*Task instructions*
Below is a listing. Write out exactly its lines between the one holding "black cutting board: 5 -> 4" and the one holding "green button: 7 -> 3", inclusive.

*Data records*
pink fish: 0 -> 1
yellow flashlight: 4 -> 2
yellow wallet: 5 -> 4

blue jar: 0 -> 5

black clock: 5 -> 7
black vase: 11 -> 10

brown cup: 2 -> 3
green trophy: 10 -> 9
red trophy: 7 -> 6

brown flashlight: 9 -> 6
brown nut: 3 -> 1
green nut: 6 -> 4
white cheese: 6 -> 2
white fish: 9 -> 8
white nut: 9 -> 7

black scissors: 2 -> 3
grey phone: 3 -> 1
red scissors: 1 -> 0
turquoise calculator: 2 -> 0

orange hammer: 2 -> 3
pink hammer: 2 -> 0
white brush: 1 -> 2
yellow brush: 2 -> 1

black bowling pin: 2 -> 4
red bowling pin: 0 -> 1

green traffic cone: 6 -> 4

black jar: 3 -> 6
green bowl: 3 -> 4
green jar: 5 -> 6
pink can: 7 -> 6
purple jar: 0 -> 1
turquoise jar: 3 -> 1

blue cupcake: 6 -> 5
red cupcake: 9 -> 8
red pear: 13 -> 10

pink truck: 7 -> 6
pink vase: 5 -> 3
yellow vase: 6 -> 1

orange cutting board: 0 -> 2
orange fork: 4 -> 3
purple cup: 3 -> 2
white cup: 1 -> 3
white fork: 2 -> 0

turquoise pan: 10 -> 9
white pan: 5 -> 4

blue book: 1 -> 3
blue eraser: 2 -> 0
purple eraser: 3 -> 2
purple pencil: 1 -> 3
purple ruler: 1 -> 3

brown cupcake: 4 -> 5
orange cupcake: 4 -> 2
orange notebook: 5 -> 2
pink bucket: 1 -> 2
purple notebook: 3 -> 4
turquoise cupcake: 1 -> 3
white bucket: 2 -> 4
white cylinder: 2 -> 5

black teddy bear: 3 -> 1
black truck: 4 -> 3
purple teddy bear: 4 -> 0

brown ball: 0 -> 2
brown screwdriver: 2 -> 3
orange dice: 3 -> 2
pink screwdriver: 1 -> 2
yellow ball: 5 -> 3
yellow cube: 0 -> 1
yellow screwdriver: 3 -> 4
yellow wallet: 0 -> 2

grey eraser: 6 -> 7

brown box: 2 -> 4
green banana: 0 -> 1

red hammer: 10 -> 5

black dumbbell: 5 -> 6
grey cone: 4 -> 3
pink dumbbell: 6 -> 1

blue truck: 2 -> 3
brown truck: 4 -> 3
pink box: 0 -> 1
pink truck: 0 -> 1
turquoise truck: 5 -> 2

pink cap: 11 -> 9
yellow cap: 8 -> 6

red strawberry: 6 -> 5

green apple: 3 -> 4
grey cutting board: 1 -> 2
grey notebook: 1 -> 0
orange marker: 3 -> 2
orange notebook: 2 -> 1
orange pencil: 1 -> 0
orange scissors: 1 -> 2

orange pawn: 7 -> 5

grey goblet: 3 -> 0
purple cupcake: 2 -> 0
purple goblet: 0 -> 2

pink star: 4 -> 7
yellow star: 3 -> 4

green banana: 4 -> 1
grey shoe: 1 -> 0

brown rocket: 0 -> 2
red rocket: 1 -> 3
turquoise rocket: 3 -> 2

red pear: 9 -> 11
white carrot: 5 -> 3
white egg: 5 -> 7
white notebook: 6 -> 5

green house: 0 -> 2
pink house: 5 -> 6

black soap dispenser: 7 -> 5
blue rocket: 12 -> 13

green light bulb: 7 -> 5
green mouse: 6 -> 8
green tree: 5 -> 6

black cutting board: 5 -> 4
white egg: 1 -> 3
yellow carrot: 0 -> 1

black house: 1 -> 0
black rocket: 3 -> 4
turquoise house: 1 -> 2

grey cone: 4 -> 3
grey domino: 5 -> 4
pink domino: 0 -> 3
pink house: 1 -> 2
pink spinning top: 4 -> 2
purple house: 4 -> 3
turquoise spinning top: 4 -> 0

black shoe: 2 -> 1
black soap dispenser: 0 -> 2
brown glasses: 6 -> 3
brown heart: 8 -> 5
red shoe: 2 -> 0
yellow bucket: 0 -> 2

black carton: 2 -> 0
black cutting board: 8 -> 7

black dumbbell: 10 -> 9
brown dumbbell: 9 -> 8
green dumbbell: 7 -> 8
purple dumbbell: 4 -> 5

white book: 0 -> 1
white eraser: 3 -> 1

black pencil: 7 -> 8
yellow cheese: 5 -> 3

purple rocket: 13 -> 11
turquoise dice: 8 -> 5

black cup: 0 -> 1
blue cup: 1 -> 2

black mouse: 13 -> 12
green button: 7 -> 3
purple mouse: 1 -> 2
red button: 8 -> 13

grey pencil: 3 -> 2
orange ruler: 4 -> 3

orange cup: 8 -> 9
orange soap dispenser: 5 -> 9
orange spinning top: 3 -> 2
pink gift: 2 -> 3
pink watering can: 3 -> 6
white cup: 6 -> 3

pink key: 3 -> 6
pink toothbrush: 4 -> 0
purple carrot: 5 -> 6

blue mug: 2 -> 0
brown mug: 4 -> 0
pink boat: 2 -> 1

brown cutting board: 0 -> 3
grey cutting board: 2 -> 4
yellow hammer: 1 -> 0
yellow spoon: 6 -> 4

*Answer below*
black cutting board: 5 -> 4
white egg: 1 -> 3
yellow carrot: 0 -> 1

black house: 1 -> 0
black rocket: 3 -> 4
turquoise house: 1 -> 2

grey cone: 4 -> 3
grey domino: 5 -> 4
pink domino: 0 -> 3
pink house: 1 -> 2
pink spinning top: 4 -> 2
purple house: 4 -> 3
turquoise spinning top: 4 -> 0

black shoe: 2 -> 1
black soap dispenser: 0 -> 2
brown glasses: 6 -> 3
brown heart: 8 -> 5
red shoe: 2 -> 0
yellow bucket: 0 -> 2

black carton: 2 -> 0
black cutting board: 8 -> 7

black dumbbell: 10 -> 9
brown dumbbell: 9 -> 8
green dumbbell: 7 -> 8
purple dumbbell: 4 -> 5

white book: 0 -> 1
white eraser: 3 -> 1

black pencil: 7 -> 8
yellow cheese: 5 -> 3

purple rocket: 13 -> 11
turquoise dice: 8 -> 5

black cup: 0 -> 1
blue cup: 1 -> 2

black mouse: 13 -> 12
green button: 7 -> 3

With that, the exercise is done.